To do
Beginning with the first line, copy out each line of the material until the line containing "367, 378, 399]" has been copied as well.

Data listing
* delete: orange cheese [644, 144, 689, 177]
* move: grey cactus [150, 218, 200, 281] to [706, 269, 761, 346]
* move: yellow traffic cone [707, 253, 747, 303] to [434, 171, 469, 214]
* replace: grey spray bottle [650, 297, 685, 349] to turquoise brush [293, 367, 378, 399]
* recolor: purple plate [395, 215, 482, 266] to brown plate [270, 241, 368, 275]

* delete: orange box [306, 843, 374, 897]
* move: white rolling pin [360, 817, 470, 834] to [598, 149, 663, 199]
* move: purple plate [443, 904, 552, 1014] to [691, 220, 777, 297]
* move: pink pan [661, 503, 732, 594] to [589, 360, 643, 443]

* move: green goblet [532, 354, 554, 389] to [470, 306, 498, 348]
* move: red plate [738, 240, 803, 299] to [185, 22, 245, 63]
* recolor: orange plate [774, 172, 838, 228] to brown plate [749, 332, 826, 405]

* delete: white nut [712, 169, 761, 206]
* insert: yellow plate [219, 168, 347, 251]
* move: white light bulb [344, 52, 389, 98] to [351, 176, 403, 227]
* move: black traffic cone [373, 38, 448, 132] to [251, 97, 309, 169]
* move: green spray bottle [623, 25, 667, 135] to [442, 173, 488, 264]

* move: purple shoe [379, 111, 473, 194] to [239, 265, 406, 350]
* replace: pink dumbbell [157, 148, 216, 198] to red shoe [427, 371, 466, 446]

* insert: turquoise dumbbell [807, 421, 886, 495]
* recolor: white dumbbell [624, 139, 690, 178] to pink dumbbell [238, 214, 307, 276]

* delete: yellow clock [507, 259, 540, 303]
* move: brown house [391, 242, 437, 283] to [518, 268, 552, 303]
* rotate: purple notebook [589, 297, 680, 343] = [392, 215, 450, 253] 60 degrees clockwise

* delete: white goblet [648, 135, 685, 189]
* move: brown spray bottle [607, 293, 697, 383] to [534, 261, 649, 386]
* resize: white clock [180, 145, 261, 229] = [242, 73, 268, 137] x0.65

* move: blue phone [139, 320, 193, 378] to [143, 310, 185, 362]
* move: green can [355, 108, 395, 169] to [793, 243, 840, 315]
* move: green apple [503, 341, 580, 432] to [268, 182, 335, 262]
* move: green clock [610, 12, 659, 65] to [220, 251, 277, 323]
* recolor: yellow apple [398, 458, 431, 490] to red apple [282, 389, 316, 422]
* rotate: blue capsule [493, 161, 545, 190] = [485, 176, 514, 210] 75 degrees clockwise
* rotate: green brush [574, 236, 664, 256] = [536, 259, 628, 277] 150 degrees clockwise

The completed task
* delete: orange cheese [644, 144, 689, 177]
* move: grey cactus [150, 218, 200, 281] to [706, 269, 761, 346]
* move: yellow traffic cone [707, 253, 747, 303] to [434, 171, 469, 214]
* replace: grey spray bottle [650, 297, 685, 349] to turquoise brush [293, 367, 378, 399]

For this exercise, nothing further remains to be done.